§ Exercise: Within the entries below, find every line that has the string "green", then copy it.

Image sequences with shape edits

BEGIN

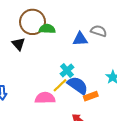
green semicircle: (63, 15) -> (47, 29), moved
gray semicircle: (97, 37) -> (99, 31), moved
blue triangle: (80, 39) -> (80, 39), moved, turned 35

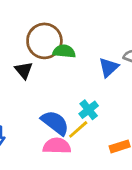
blue triangle: (80, 39) -> (109, 67), turned -42
blue semicircle: (78, 85) -> (55, 123), moved

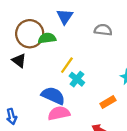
blue triangle: (109, 67) -> (65, 17), moved
yellow line: (78, 129) -> (67, 65), moved

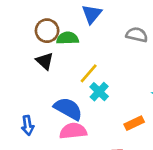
brown circle: (30, 34) -> (47, 31), size x0.7
black triangle: (19, 61) -> (45, 61), moved
blue arrow: (12, 117) -> (28, 125), moved

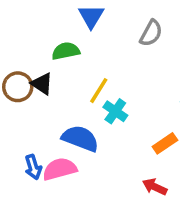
brown circle: (47, 31) -> (18, 87), moved
gray semicircle: (137, 35) -> (151, 33), turned 115
pink semicircle: (73, 131) -> (60, 169), moved

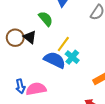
green semicircle: (66, 51) -> (46, 19), turned 56
blue semicircle: (80, 138) -> (55, 60), moved

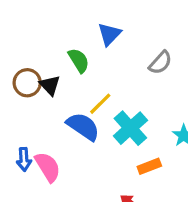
cyan cross: (72, 57) -> (130, 128), moved, size x1.5
pink semicircle: (36, 89) -> (48, 167), turned 60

END

§ Answer for the task:
green semicircle: (63, 15) -> (47, 29), moved
green semicircle: (66, 51) -> (46, 19), turned 56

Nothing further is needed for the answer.